======== Recorded data ========
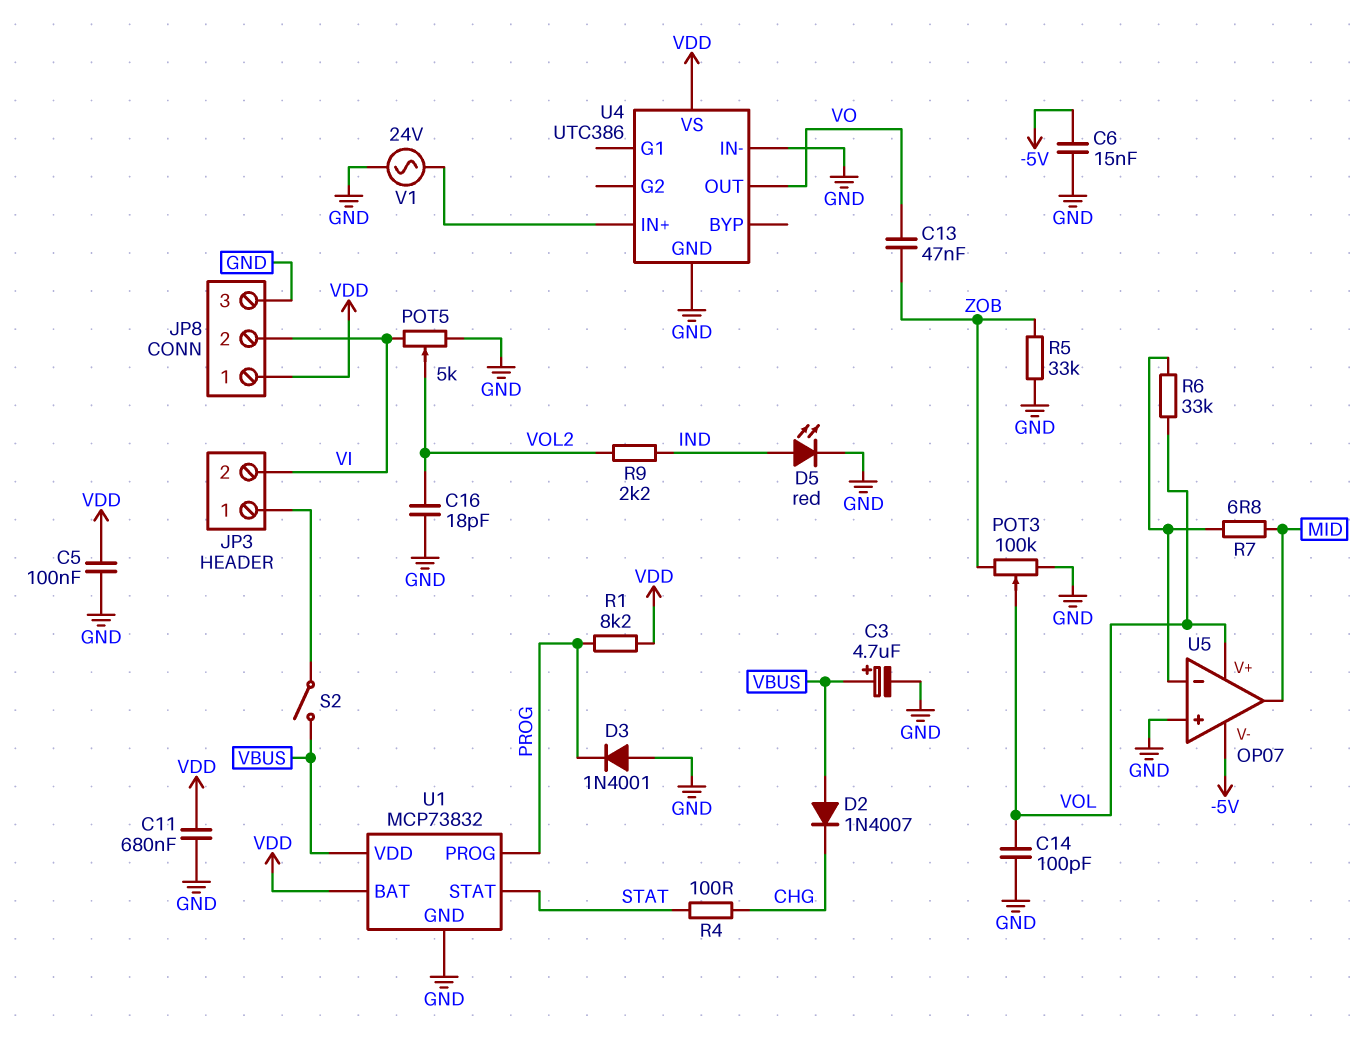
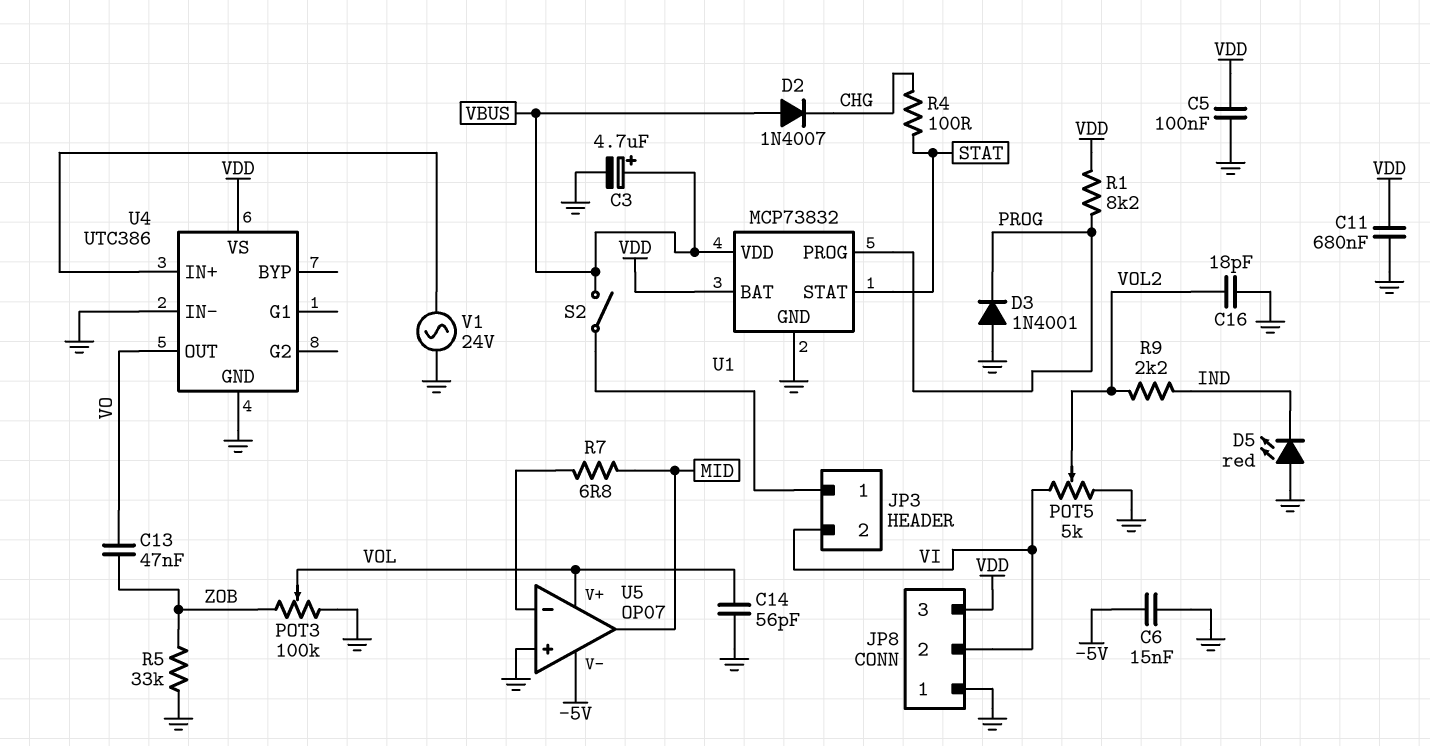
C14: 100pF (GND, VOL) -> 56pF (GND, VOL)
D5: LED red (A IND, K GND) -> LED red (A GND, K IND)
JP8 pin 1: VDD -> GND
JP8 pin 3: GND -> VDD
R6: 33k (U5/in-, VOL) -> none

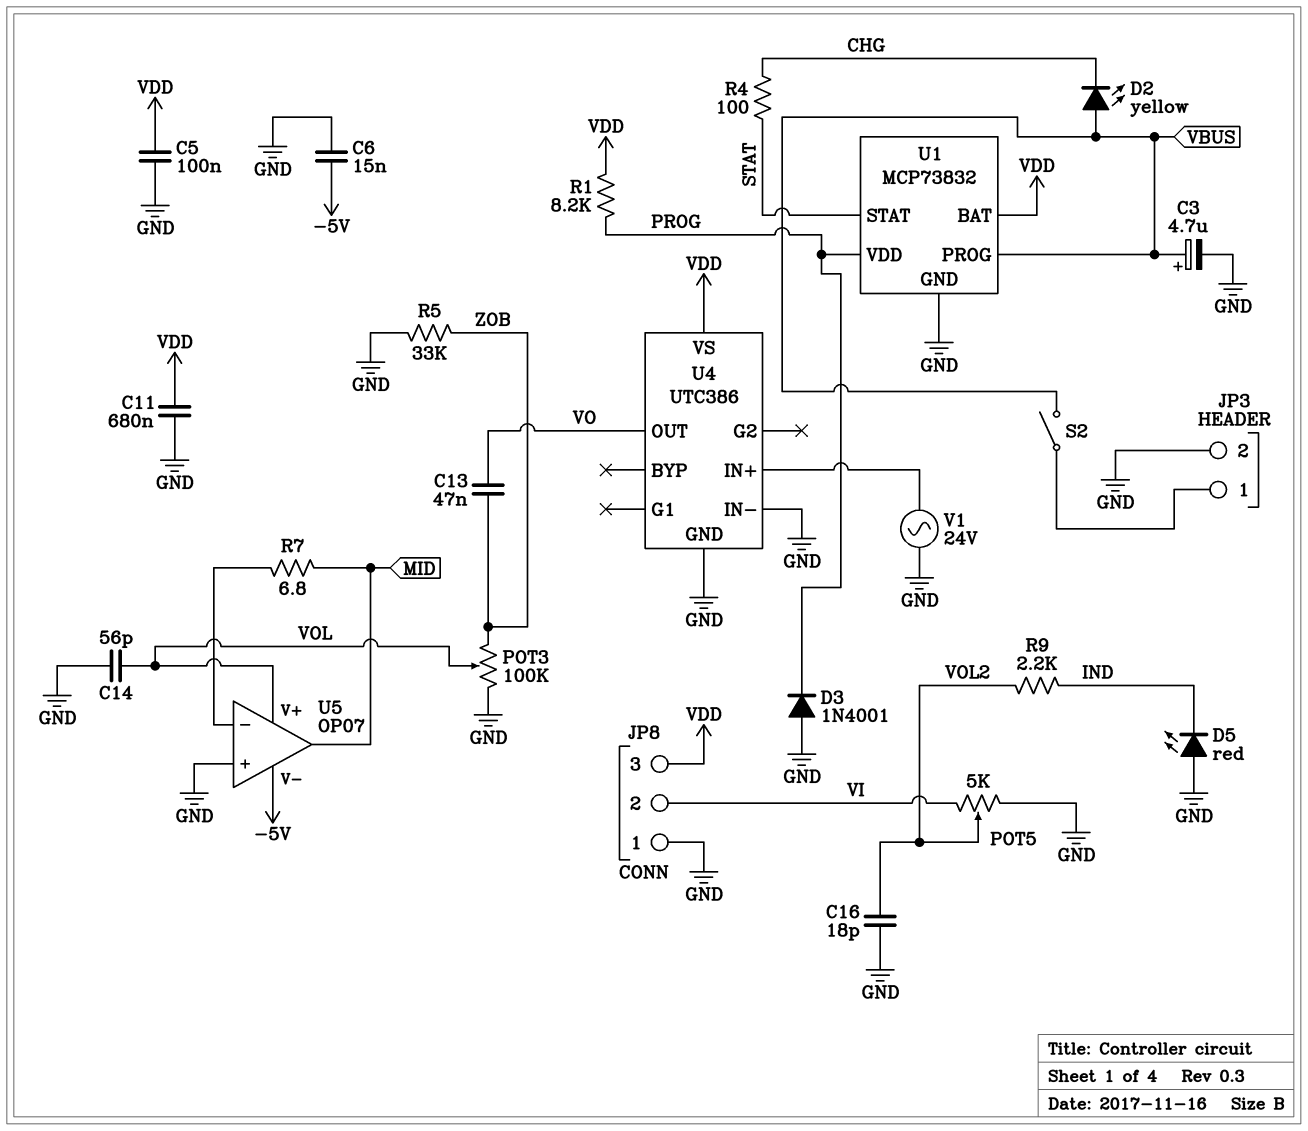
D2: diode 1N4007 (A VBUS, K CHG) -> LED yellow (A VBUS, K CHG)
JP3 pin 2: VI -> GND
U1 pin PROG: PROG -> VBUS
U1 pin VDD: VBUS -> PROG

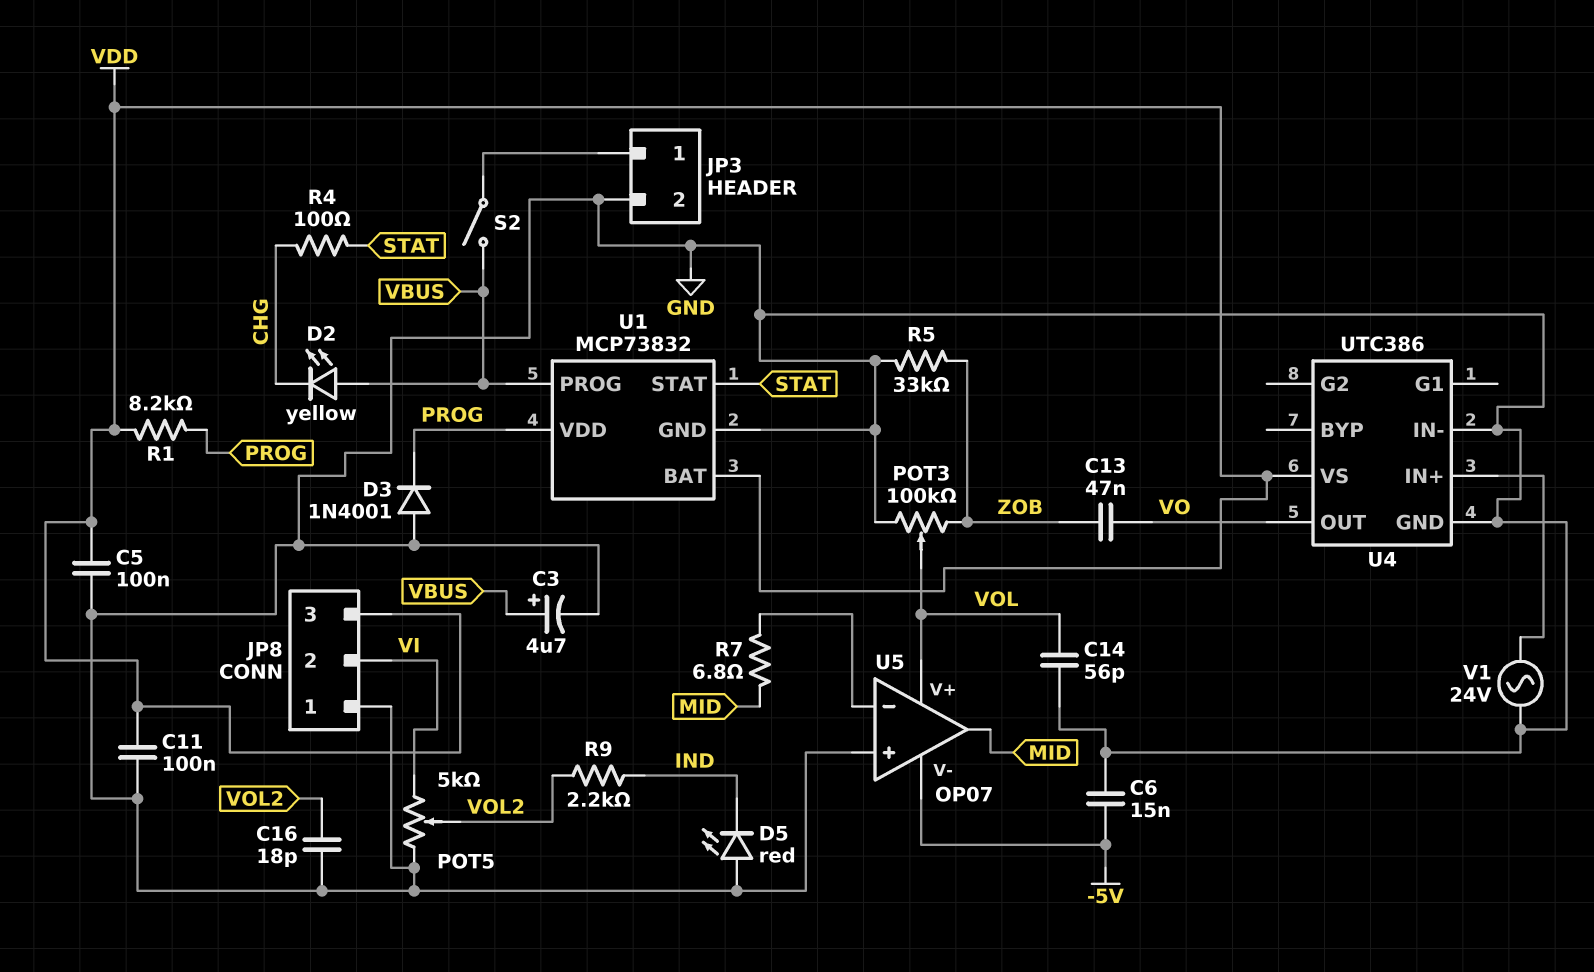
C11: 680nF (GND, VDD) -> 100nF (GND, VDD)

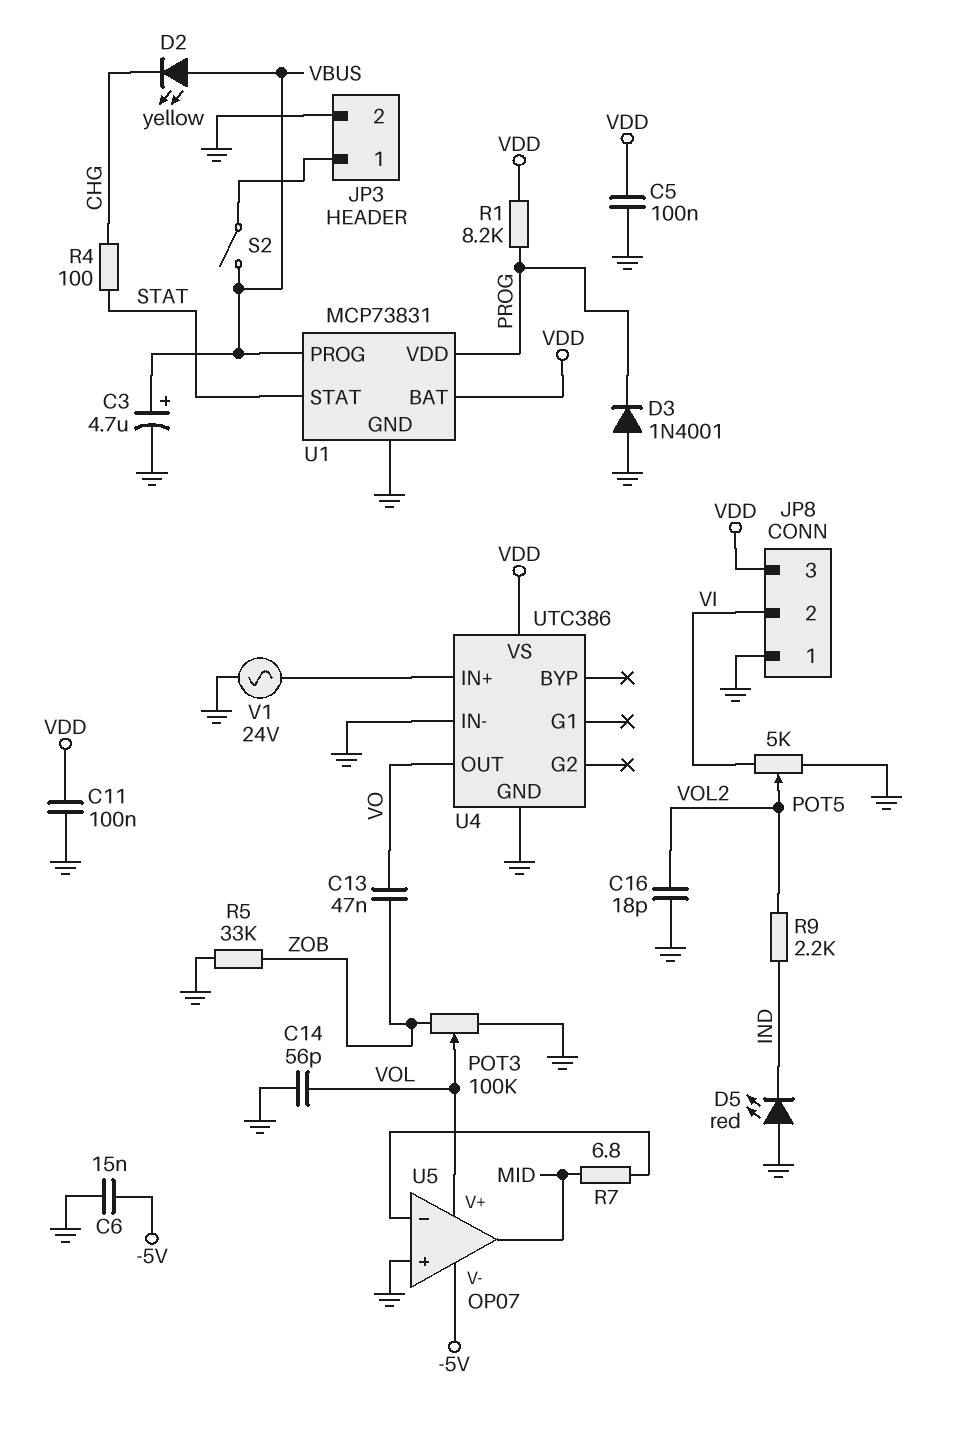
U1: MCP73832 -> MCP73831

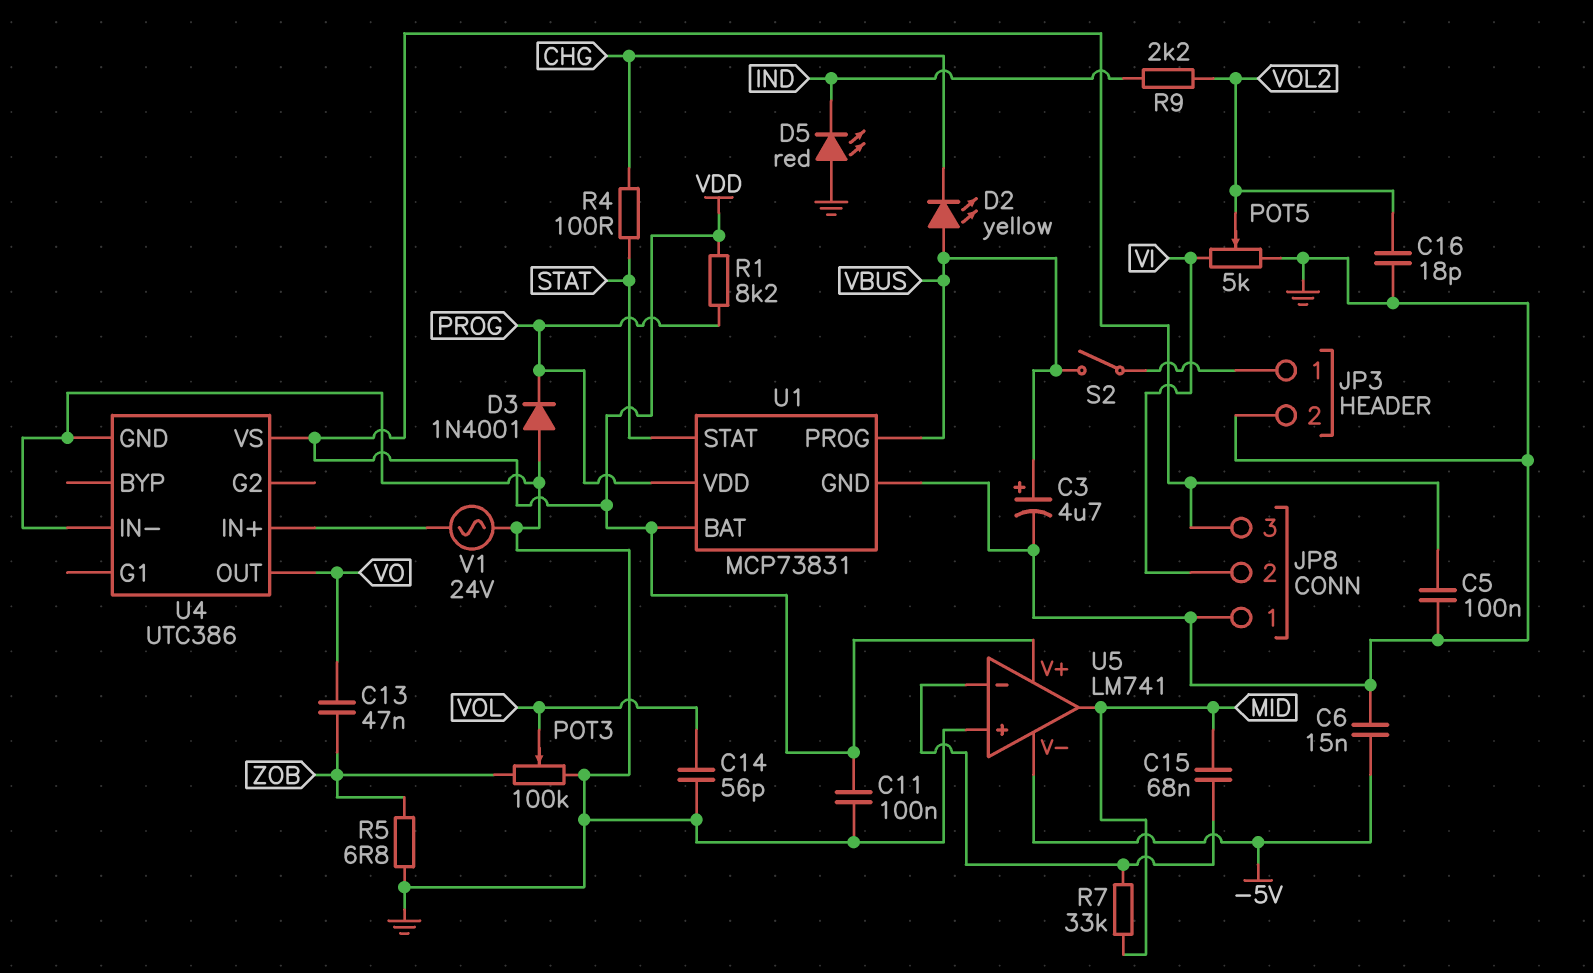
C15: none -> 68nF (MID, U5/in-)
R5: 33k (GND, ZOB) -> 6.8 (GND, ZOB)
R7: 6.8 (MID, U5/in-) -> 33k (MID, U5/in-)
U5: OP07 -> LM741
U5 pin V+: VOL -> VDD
========
_Work instructions:_ Only the lines from the one with "R5: 33k (GND, ZOB) -> 6.8 (GND, ZOB)" to the end of the entries above belong in your answer. Retype them exactly.

_Answer to this exercise:_
R5: 33k (GND, ZOB) -> 6.8 (GND, ZOB)
R7: 6.8 (MID, U5/in-) -> 33k (MID, U5/in-)
U5: OP07 -> LM741
U5 pin V+: VOL -> VDD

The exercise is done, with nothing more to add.